SUPPLIED DATA:
※ ※ ※

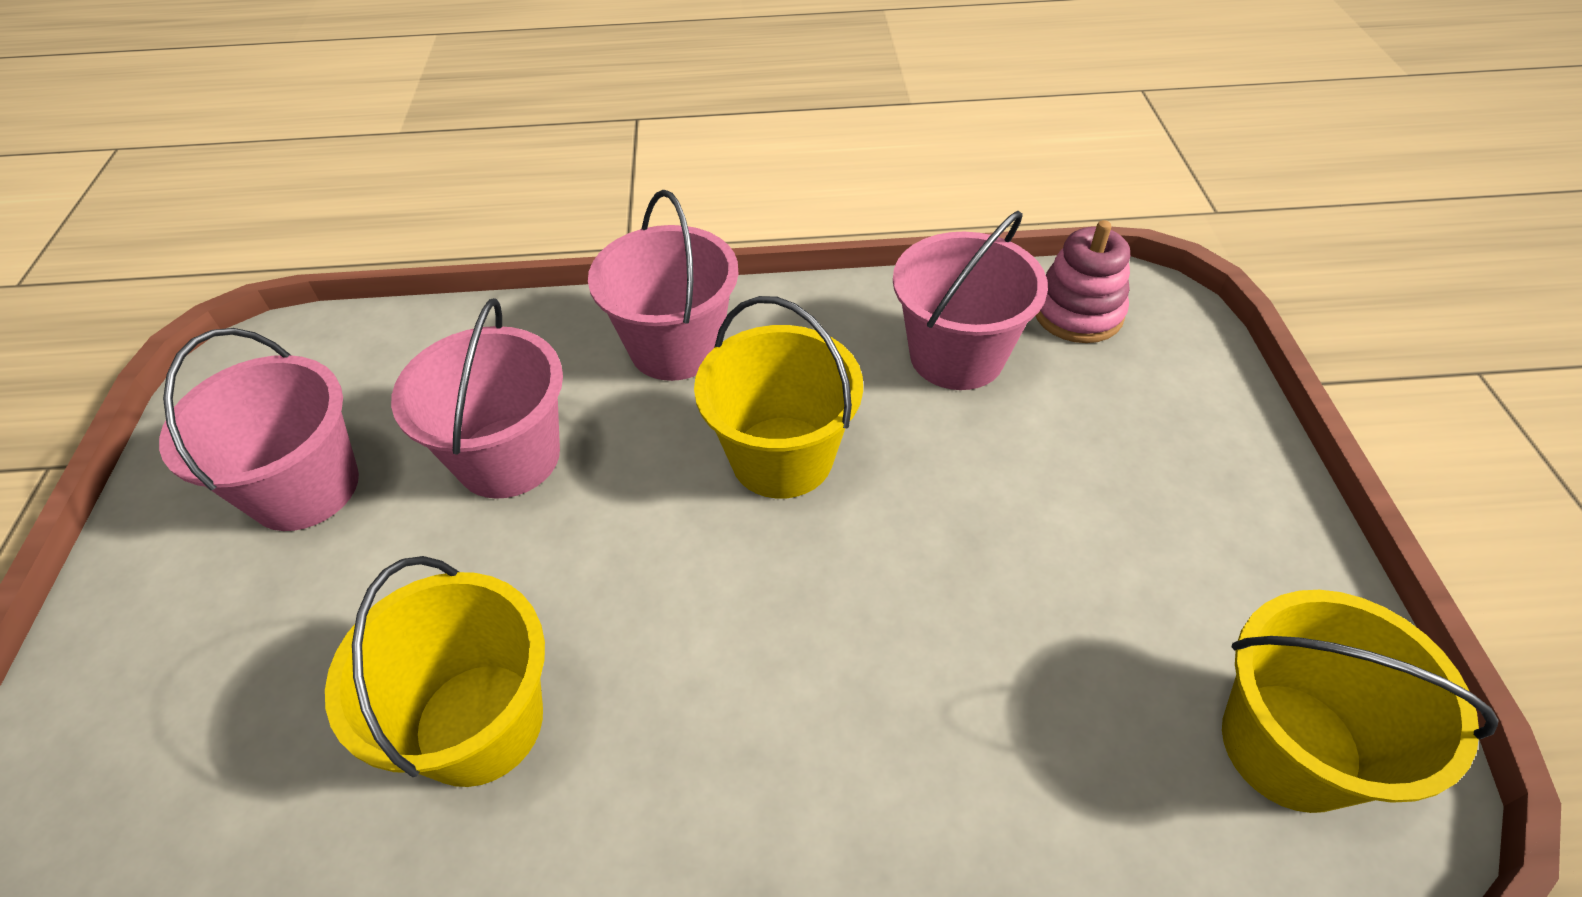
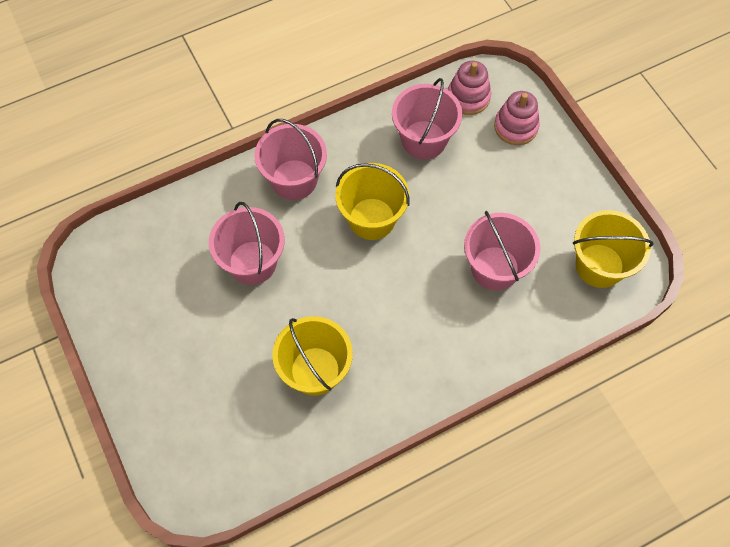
camera: 25 degrees left, 15 degrees up
(305, 488) = (170, 310): pink bucket -> pink bucket (495, 268)
(1161, 387) = (516, 127): none -> pink stacking toy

※ ※ ※

ACTION ITEM: Repeat only the stretch of lines that begins at the line containing "(305, 488) = (170, 310): pink" and ends at the last line above, both included.

YOUR RESPONSE:
(305, 488) = (170, 310): pink bucket -> pink bucket (495, 268)
(1161, 387) = (516, 127): none -> pink stacking toy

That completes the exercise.